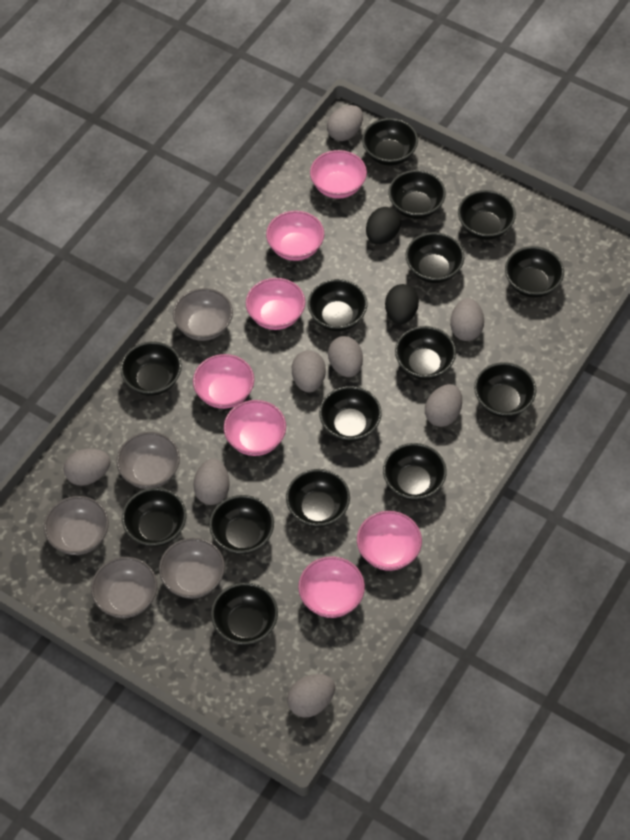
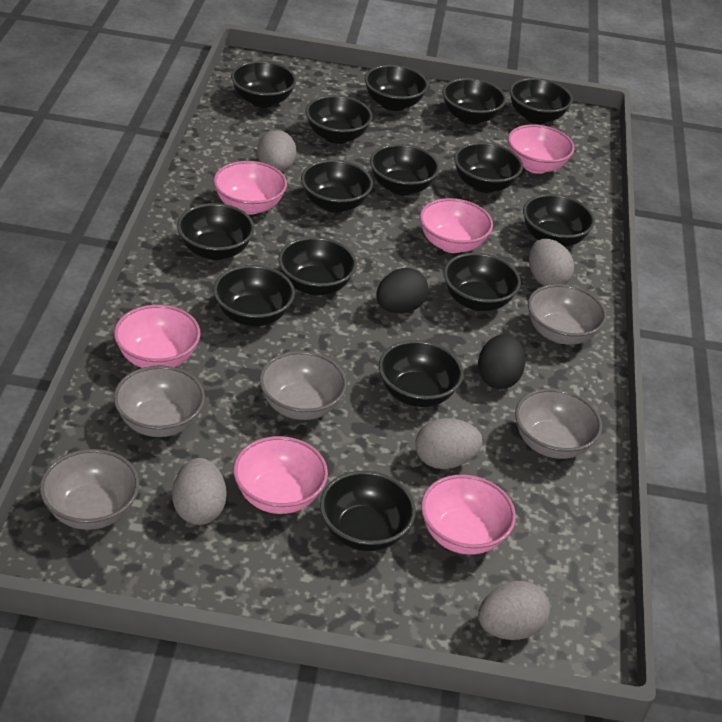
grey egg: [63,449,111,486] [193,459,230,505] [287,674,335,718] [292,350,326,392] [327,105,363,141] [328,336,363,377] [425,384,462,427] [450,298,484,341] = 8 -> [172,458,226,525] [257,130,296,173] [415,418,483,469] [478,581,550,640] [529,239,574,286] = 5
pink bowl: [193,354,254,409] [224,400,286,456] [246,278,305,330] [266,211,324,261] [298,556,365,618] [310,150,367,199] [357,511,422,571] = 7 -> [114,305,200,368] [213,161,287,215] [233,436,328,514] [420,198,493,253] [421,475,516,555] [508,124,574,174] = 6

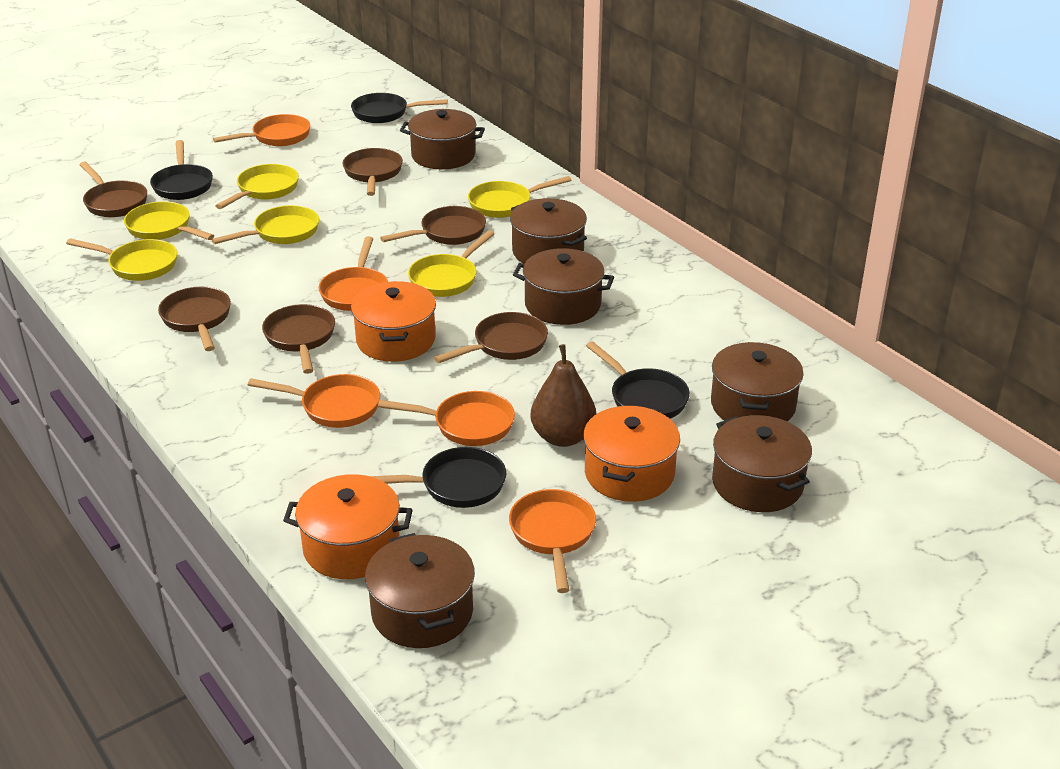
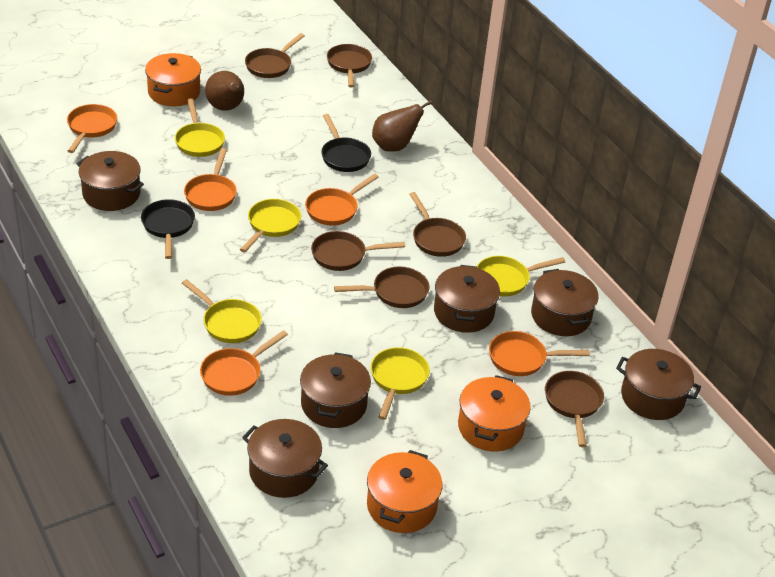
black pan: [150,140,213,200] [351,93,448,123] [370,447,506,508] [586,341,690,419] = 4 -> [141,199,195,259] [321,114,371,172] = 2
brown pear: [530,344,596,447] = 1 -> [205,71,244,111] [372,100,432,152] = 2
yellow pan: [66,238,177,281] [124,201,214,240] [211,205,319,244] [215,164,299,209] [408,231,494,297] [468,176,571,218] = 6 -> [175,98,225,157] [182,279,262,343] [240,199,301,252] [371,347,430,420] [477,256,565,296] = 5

## GOAL OF THE EXERCISE
Exactly the lines from the one holding "pink bowl: [193,354,254,409]" through the last line of the entries must be set down, with nothing added and no pictures.

## YOUR SOLUTION
pink bowl: [193,354,254,409] [224,400,286,456] [246,278,305,330] [266,211,324,261] [298,556,365,618] [310,150,367,199] [357,511,422,571] = 7 -> [114,305,200,368] [213,161,287,215] [233,436,328,514] [420,198,493,253] [421,475,516,555] [508,124,574,174] = 6

black pan: [150,140,213,200] [351,93,448,123] [370,447,506,508] [586,341,690,419] = 4 -> [141,199,195,259] [321,114,371,172] = 2
brown pear: [530,344,596,447] = 1 -> [205,71,244,111] [372,100,432,152] = 2
yellow pan: [66,238,177,281] [124,201,214,240] [211,205,319,244] [215,164,299,209] [408,231,494,297] [468,176,571,218] = 6 -> [175,98,225,157] [182,279,262,343] [240,199,301,252] [371,347,430,420] [477,256,565,296] = 5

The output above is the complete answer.